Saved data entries
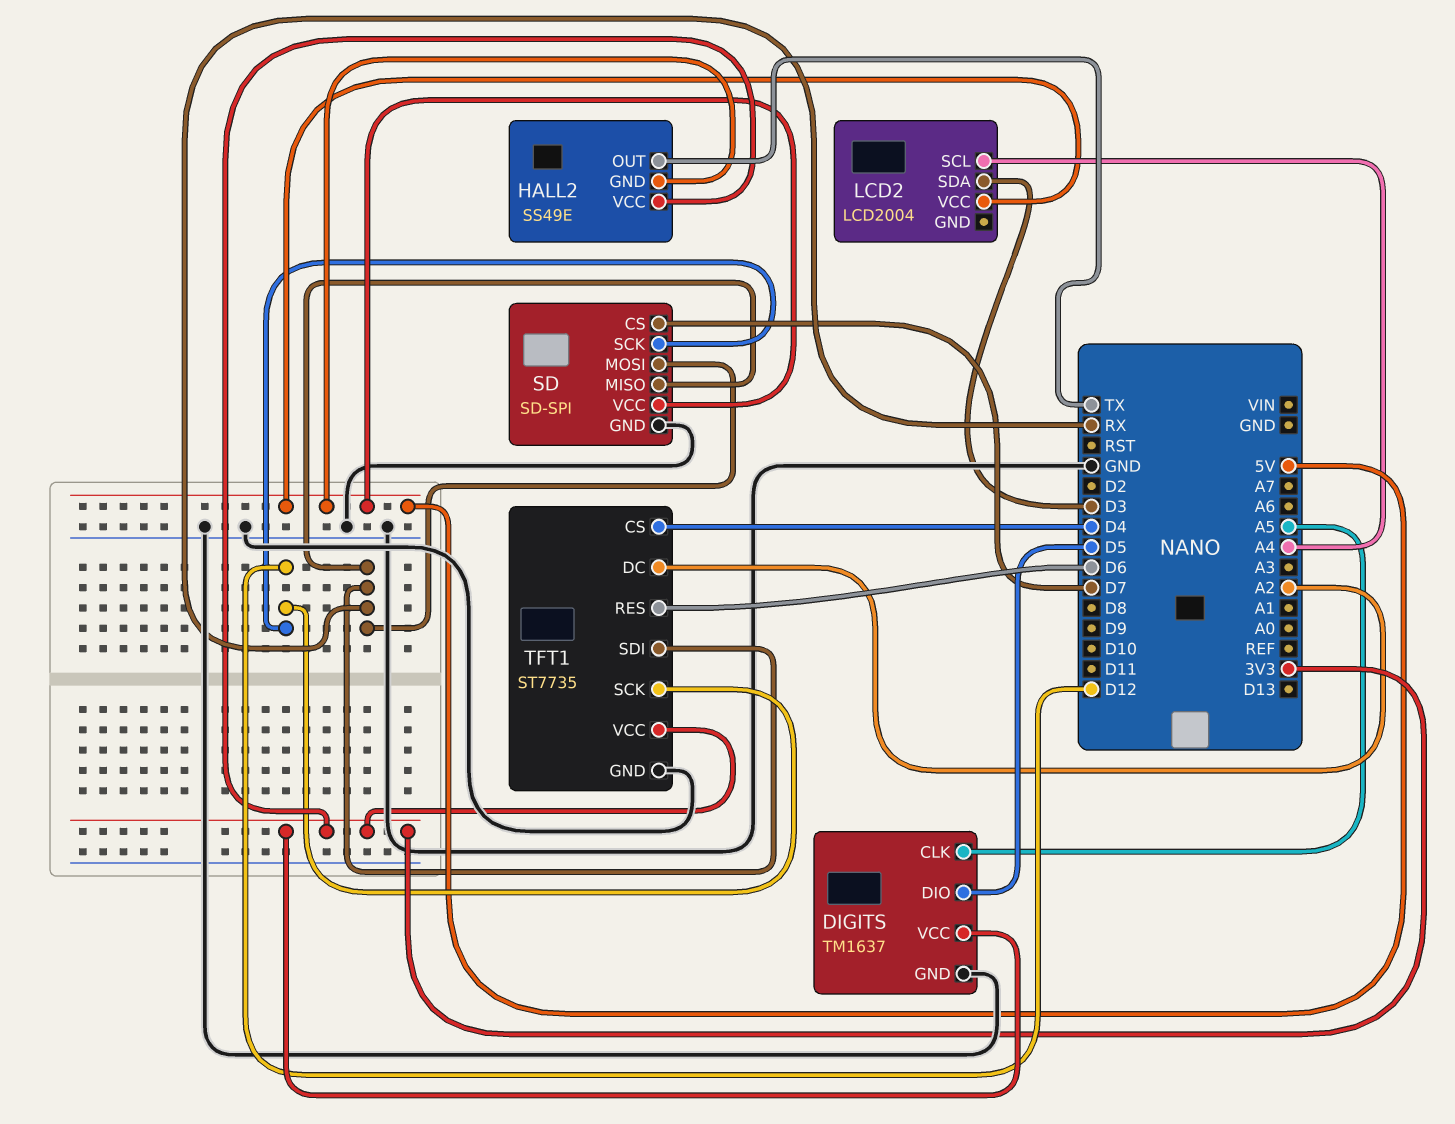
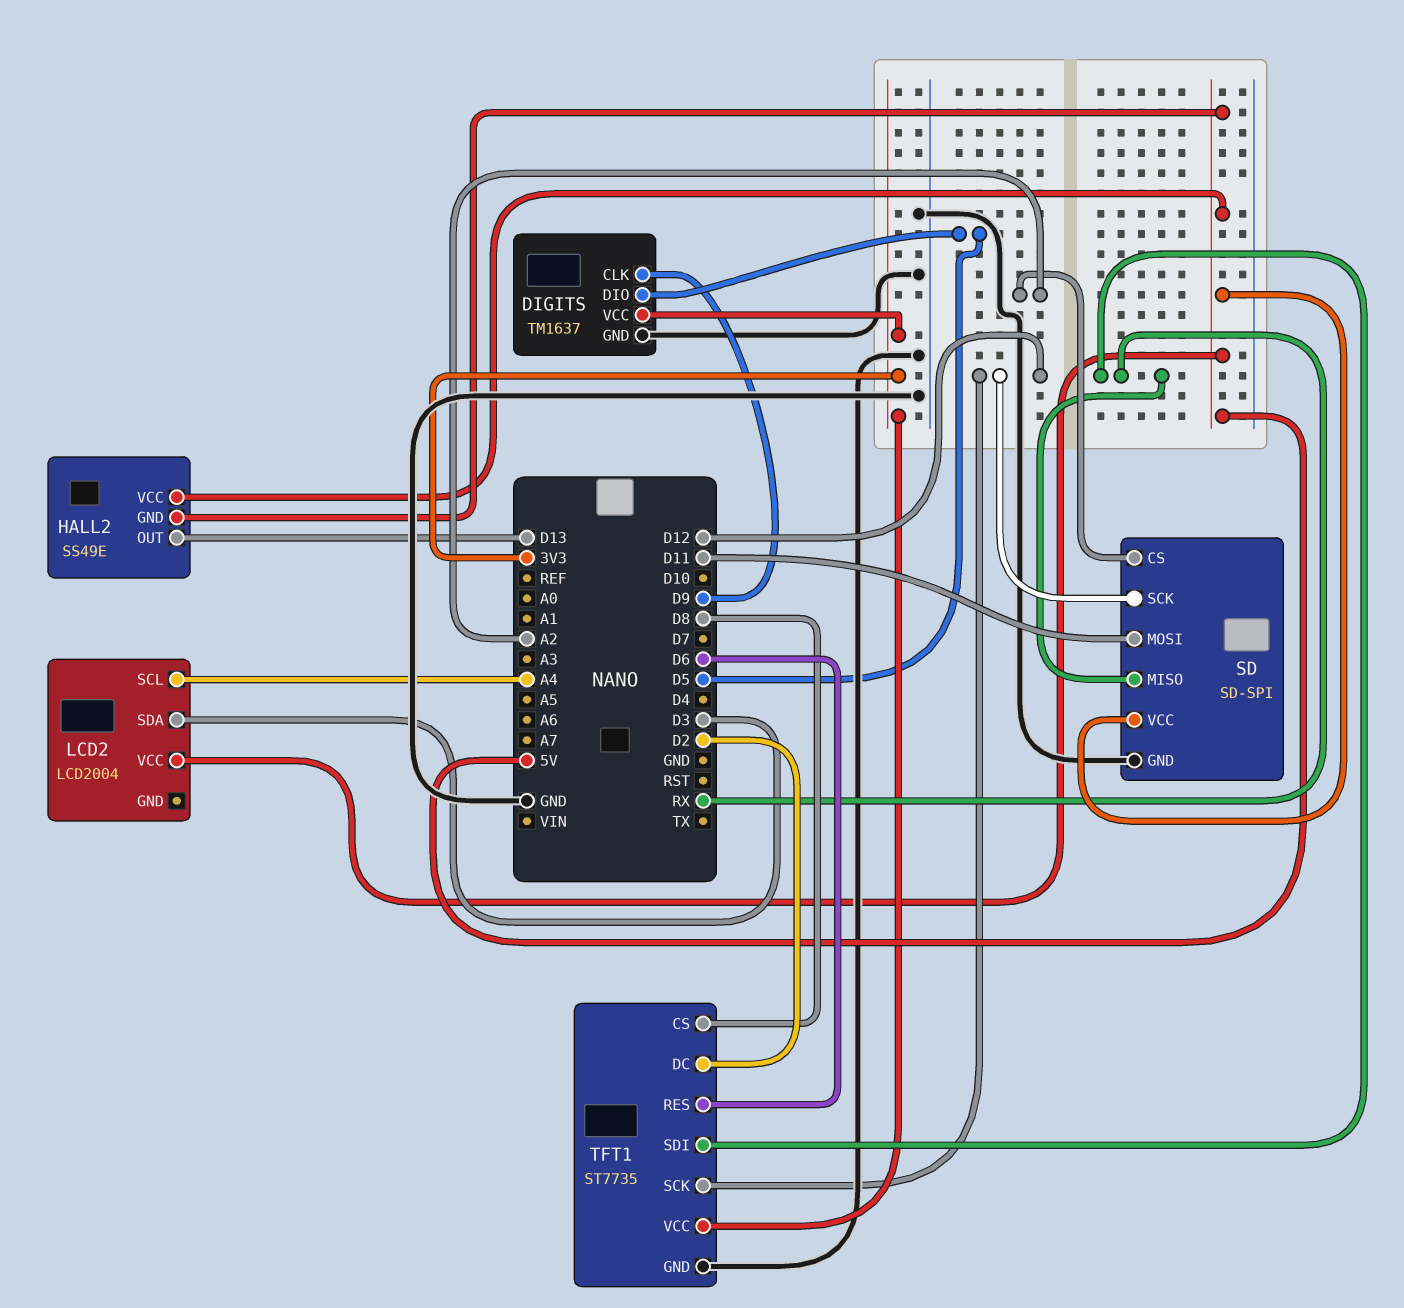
DIGITS pin CLK: A5 -> D9
HALL2 pin OUT: TX -> D13
HALL2 pin VCC: 3V3 -> 5V
SD pin CS: D7 -> A2
SD pin MOSI: RX -> D11
TFT1 pin CS: D4 -> D8
TFT1 pin DC: A2 -> D2

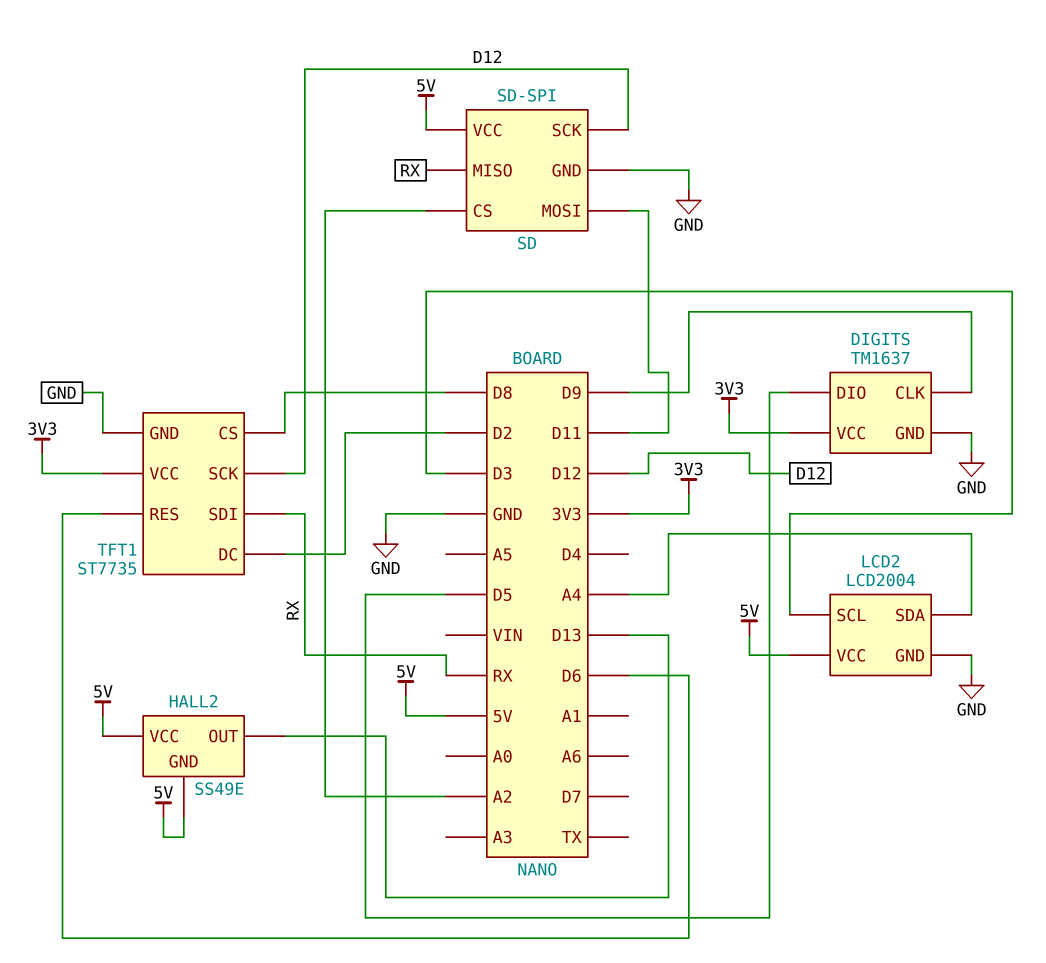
LCD2 pin GND: none -> GND
LCD2 pin SCL: A4 -> D3
LCD2 pin SDA: D3 -> A4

**Instructions to follow:** Leave out the pictures and reproduce the rest of the records exactly.

**Answer box:**
DIGITS pin CLK: A5 -> D9
HALL2 pin OUT: TX -> D13
HALL2 pin VCC: 3V3 -> 5V
SD pin CS: D7 -> A2
SD pin MOSI: RX -> D11
TFT1 pin CS: D4 -> D8
TFT1 pin DC: A2 -> D2

LCD2 pin GND: none -> GND
LCD2 pin SCL: A4 -> D3
LCD2 pin SDA: D3 -> A4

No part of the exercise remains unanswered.